# What the exercise asks
Copy all data exactly. Skip pictures.
━━━━━━
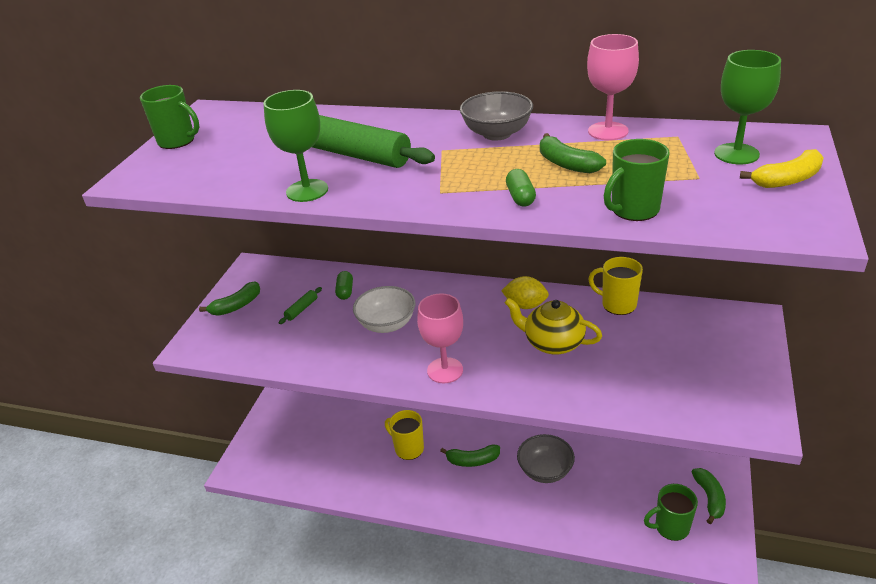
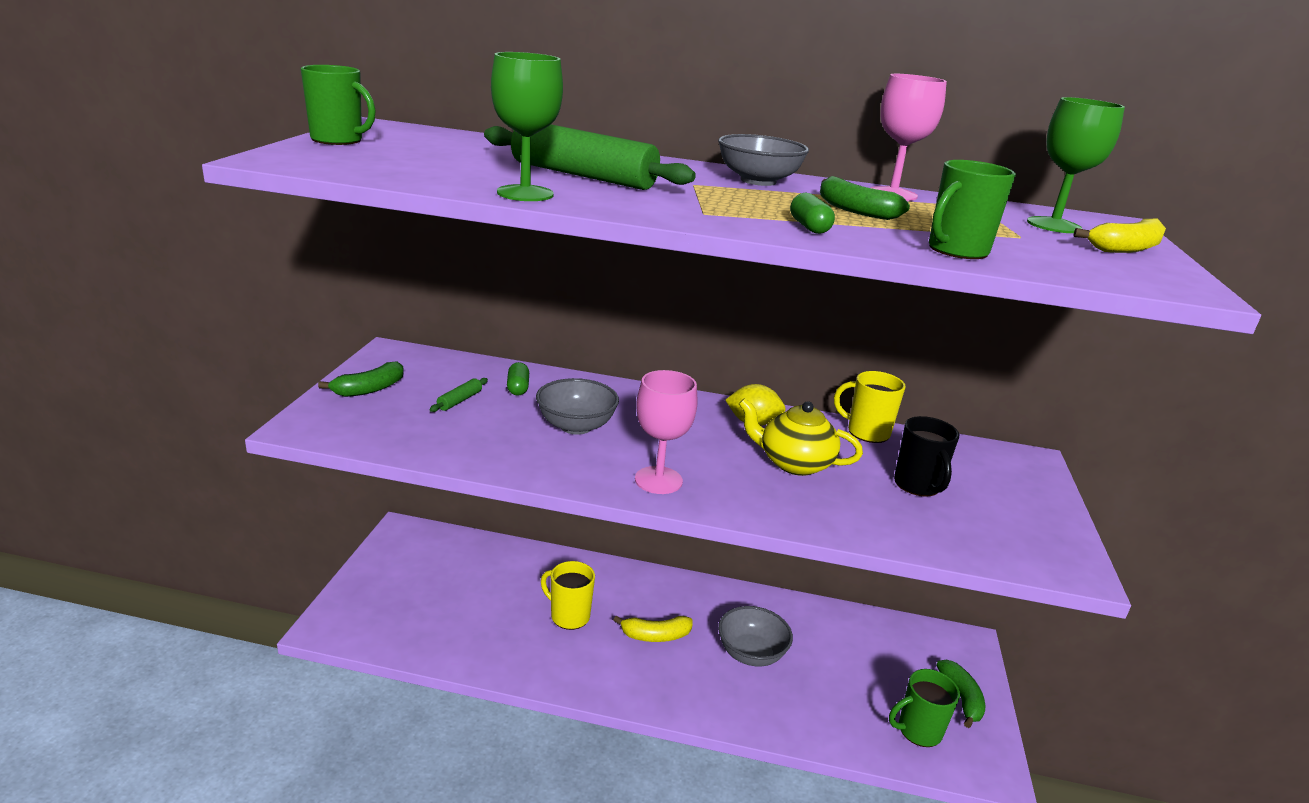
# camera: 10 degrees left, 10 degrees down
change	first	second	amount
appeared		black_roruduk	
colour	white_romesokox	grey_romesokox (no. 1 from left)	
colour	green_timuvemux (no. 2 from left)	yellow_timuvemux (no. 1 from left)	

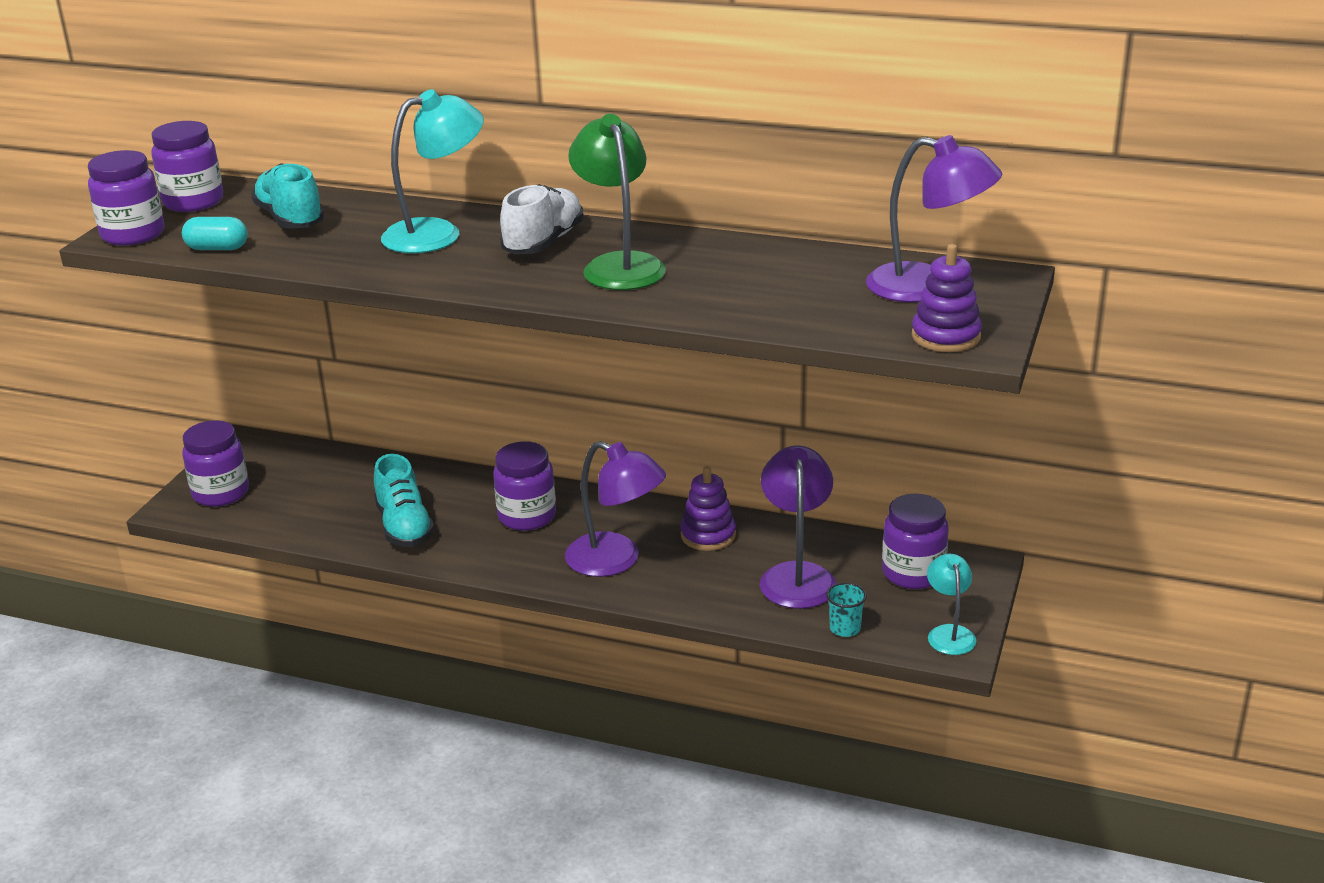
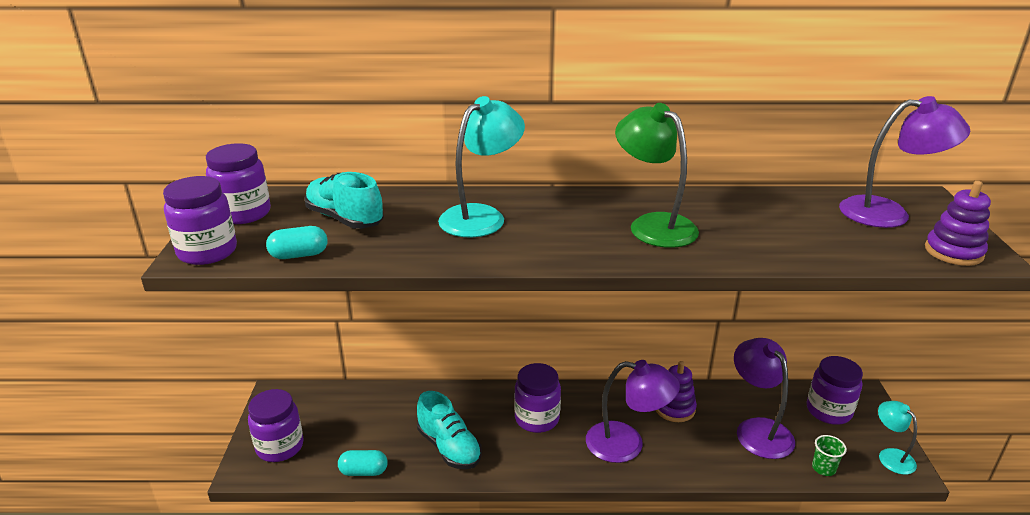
# camera: 20 degrees left, 0 degrees up
change	first	second	amount
missing	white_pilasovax		
appeared		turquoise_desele (no. 2 from left)	
colour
━━━━━━
# Answer space
# camera: 10 degrees left, 10 degrees down
change	first	second	amount
appeared		black_roruduk	
colour	white_romesokox	grey_romesokox (no. 1 from left)	
colour	green_timuvemux (no. 2 from left)	yellow_timuvemux (no. 1 from left)	

# camera: 20 degrees left, 0 degrees up
change	first	second	amount
missing	white_pilasovax		
appeared		turquoise_desele (no. 2 from left)	
colour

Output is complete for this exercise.